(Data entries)
• • • • •

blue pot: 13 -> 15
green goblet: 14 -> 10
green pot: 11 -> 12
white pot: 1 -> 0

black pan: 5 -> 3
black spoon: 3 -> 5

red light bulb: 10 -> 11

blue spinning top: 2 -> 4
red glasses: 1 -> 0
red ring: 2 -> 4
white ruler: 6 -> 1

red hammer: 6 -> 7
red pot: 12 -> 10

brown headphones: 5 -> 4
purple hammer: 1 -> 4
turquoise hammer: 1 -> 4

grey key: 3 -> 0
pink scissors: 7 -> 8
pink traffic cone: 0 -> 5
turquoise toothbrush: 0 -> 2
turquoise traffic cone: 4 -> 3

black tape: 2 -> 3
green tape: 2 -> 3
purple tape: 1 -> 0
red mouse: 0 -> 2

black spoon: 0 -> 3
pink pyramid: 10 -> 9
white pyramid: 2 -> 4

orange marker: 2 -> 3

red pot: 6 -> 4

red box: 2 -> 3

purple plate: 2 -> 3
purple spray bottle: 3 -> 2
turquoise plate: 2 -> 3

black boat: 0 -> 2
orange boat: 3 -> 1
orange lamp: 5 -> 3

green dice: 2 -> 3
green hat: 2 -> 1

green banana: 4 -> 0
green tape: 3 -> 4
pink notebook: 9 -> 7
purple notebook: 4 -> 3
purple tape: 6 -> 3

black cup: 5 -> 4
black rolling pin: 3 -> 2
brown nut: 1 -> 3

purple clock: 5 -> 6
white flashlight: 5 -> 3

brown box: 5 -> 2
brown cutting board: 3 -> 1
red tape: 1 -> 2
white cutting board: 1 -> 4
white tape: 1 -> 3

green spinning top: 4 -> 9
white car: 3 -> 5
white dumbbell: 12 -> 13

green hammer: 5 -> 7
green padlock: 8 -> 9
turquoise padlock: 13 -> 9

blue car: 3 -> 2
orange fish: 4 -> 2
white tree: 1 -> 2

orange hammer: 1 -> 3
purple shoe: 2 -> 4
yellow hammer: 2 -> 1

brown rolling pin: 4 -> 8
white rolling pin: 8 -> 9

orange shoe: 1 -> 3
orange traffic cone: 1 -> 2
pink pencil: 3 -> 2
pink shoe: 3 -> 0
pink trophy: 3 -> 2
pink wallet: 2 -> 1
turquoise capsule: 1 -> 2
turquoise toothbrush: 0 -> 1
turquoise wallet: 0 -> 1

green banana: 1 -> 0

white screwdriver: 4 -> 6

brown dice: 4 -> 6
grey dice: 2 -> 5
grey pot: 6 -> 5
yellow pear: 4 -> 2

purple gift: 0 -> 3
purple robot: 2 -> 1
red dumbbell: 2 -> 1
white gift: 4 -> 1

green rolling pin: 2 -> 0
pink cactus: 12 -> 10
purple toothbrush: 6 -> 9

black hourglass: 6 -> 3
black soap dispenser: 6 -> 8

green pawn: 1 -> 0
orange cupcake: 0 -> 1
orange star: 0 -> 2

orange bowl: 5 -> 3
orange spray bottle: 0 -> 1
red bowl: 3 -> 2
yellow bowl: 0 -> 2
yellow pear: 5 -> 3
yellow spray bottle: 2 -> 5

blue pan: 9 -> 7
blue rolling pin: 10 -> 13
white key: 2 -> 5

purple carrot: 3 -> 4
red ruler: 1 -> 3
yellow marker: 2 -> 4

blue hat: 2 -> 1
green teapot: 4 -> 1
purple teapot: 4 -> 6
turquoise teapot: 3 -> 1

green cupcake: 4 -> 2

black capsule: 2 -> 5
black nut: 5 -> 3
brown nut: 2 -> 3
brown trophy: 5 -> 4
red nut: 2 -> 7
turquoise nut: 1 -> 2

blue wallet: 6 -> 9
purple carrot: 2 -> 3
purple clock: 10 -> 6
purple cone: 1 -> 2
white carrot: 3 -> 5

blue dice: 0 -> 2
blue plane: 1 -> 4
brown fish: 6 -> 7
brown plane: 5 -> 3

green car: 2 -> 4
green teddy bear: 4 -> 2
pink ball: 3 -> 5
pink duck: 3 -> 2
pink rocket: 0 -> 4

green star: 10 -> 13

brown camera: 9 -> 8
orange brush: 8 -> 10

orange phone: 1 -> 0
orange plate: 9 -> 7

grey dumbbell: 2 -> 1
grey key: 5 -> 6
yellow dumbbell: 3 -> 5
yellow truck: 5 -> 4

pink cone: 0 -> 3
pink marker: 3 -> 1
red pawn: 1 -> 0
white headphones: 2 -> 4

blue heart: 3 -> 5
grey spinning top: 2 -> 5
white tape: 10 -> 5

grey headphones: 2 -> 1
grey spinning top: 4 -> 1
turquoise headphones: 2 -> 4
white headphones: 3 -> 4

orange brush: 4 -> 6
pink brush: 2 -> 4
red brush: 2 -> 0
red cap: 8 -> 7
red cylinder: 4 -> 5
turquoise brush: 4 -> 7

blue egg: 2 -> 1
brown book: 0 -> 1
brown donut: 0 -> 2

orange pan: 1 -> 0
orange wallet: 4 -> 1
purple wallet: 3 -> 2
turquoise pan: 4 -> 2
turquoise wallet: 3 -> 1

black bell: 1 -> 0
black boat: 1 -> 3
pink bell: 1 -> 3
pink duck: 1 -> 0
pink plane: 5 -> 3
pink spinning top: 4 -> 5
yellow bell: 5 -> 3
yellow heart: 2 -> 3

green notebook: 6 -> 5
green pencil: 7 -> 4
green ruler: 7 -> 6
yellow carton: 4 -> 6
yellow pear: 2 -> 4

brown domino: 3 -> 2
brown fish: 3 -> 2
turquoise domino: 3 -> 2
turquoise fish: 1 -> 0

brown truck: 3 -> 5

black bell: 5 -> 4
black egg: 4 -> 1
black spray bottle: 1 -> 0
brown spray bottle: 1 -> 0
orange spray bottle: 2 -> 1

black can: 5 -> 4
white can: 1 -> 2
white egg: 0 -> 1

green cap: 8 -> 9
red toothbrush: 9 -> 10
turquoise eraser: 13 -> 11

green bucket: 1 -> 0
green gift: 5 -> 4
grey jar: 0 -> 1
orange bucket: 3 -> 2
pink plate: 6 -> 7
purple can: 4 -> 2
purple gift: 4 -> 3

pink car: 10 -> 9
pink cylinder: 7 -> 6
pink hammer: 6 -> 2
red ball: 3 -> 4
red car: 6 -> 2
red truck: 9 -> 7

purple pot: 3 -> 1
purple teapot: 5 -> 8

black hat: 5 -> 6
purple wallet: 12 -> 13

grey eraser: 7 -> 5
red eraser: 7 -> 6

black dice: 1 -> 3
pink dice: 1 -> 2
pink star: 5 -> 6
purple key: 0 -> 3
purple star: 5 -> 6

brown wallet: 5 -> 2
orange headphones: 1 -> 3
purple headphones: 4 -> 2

• • • • •

DESCRIPTION OF THE TASK →
Print the entries exactly.

RESPONSE AREA →
blue pot: 13 -> 15
green goblet: 14 -> 10
green pot: 11 -> 12
white pot: 1 -> 0

black pan: 5 -> 3
black spoon: 3 -> 5

red light bulb: 10 -> 11

blue spinning top: 2 -> 4
red glasses: 1 -> 0
red ring: 2 -> 4
white ruler: 6 -> 1

red hammer: 6 -> 7
red pot: 12 -> 10

brown headphones: 5 -> 4
purple hammer: 1 -> 4
turquoise hammer: 1 -> 4

grey key: 3 -> 0
pink scissors: 7 -> 8
pink traffic cone: 0 -> 5
turquoise toothbrush: 0 -> 2
turquoise traffic cone: 4 -> 3

black tape: 2 -> 3
green tape: 2 -> 3
purple tape: 1 -> 0
red mouse: 0 -> 2

black spoon: 0 -> 3
pink pyramid: 10 -> 9
white pyramid: 2 -> 4

orange marker: 2 -> 3

red pot: 6 -> 4

red box: 2 -> 3

purple plate: 2 -> 3
purple spray bottle: 3 -> 2
turquoise plate: 2 -> 3

black boat: 0 -> 2
orange boat: 3 -> 1
orange lamp: 5 -> 3

green dice: 2 -> 3
green hat: 2 -> 1

green banana: 4 -> 0
green tape: 3 -> 4
pink notebook: 9 -> 7
purple notebook: 4 -> 3
purple tape: 6 -> 3

black cup: 5 -> 4
black rolling pin: 3 -> 2
brown nut: 1 -> 3

purple clock: 5 -> 6
white flashlight: 5 -> 3

brown box: 5 -> 2
brown cutting board: 3 -> 1
red tape: 1 -> 2
white cutting board: 1 -> 4
white tape: 1 -> 3

green spinning top: 4 -> 9
white car: 3 -> 5
white dumbbell: 12 -> 13

green hammer: 5 -> 7
green padlock: 8 -> 9
turquoise padlock: 13 -> 9

blue car: 3 -> 2
orange fish: 4 -> 2
white tree: 1 -> 2

orange hammer: 1 -> 3
purple shoe: 2 -> 4
yellow hammer: 2 -> 1

brown rolling pin: 4 -> 8
white rolling pin: 8 -> 9

orange shoe: 1 -> 3
orange traffic cone: 1 -> 2
pink pencil: 3 -> 2
pink shoe: 3 -> 0
pink trophy: 3 -> 2
pink wallet: 2 -> 1
turquoise capsule: 1 -> 2
turquoise toothbrush: 0 -> 1
turquoise wallet: 0 -> 1

green banana: 1 -> 0

white screwdriver: 4 -> 6

brown dice: 4 -> 6
grey dice: 2 -> 5
grey pot: 6 -> 5
yellow pear: 4 -> 2

purple gift: 0 -> 3
purple robot: 2 -> 1
red dumbbell: 2 -> 1
white gift: 4 -> 1

green rolling pin: 2 -> 0
pink cactus: 12 -> 10
purple toothbrush: 6 -> 9

black hourglass: 6 -> 3
black soap dispenser: 6 -> 8

green pawn: 1 -> 0
orange cupcake: 0 -> 1
orange star: 0 -> 2

orange bowl: 5 -> 3
orange spray bottle: 0 -> 1
red bowl: 3 -> 2
yellow bowl: 0 -> 2
yellow pear: 5 -> 3
yellow spray bottle: 2 -> 5

blue pan: 9 -> 7
blue rolling pin: 10 -> 13
white key: 2 -> 5

purple carrot: 3 -> 4
red ruler: 1 -> 3
yellow marker: 2 -> 4

blue hat: 2 -> 1
green teapot: 4 -> 1
purple teapot: 4 -> 6
turquoise teapot: 3 -> 1

green cupcake: 4 -> 2

black capsule: 2 -> 5
black nut: 5 -> 3
brown nut: 2 -> 3
brown trophy: 5 -> 4
red nut: 2 -> 7
turquoise nut: 1 -> 2

blue wallet: 6 -> 9
purple carrot: 2 -> 3
purple clock: 10 -> 6
purple cone: 1 -> 2
white carrot: 3 -> 5

blue dice: 0 -> 2
blue plane: 1 -> 4
brown fish: 6 -> 7
brown plane: 5 -> 3

green car: 2 -> 4
green teddy bear: 4 -> 2
pink ball: 3 -> 5
pink duck: 3 -> 2
pink rocket: 0 -> 4

green star: 10 -> 13

brown camera: 9 -> 8
orange brush: 8 -> 10

orange phone: 1 -> 0
orange plate: 9 -> 7

grey dumbbell: 2 -> 1
grey key: 5 -> 6
yellow dumbbell: 3 -> 5
yellow truck: 5 -> 4

pink cone: 0 -> 3
pink marker: 3 -> 1
red pawn: 1 -> 0
white headphones: 2 -> 4

blue heart: 3 -> 5
grey spinning top: 2 -> 5
white tape: 10 -> 5

grey headphones: 2 -> 1
grey spinning top: 4 -> 1
turquoise headphones: 2 -> 4
white headphones: 3 -> 4

orange brush: 4 -> 6
pink brush: 2 -> 4
red brush: 2 -> 0
red cap: 8 -> 7
red cylinder: 4 -> 5
turquoise brush: 4 -> 7

blue egg: 2 -> 1
brown book: 0 -> 1
brown donut: 0 -> 2

orange pan: 1 -> 0
orange wallet: 4 -> 1
purple wallet: 3 -> 2
turquoise pan: 4 -> 2
turquoise wallet: 3 -> 1

black bell: 1 -> 0
black boat: 1 -> 3
pink bell: 1 -> 3
pink duck: 1 -> 0
pink plane: 5 -> 3
pink spinning top: 4 -> 5
yellow bell: 5 -> 3
yellow heart: 2 -> 3

green notebook: 6 -> 5
green pencil: 7 -> 4
green ruler: 7 -> 6
yellow carton: 4 -> 6
yellow pear: 2 -> 4

brown domino: 3 -> 2
brown fish: 3 -> 2
turquoise domino: 3 -> 2
turquoise fish: 1 -> 0

brown truck: 3 -> 5

black bell: 5 -> 4
black egg: 4 -> 1
black spray bottle: 1 -> 0
brown spray bottle: 1 -> 0
orange spray bottle: 2 -> 1

black can: 5 -> 4
white can: 1 -> 2
white egg: 0 -> 1

green cap: 8 -> 9
red toothbrush: 9 -> 10
turquoise eraser: 13 -> 11

green bucket: 1 -> 0
green gift: 5 -> 4
grey jar: 0 -> 1
orange bucket: 3 -> 2
pink plate: 6 -> 7
purple can: 4 -> 2
purple gift: 4 -> 3

pink car: 10 -> 9
pink cylinder: 7 -> 6
pink hammer: 6 -> 2
red ball: 3 -> 4
red car: 6 -> 2
red truck: 9 -> 7

purple pot: 3 -> 1
purple teapot: 5 -> 8

black hat: 5 -> 6
purple wallet: 12 -> 13

grey eraser: 7 -> 5
red eraser: 7 -> 6

black dice: 1 -> 3
pink dice: 1 -> 2
pink star: 5 -> 6
purple key: 0 -> 3
purple star: 5 -> 6

brown wallet: 5 -> 2
orange headphones: 1 -> 3
purple headphones: 4 -> 2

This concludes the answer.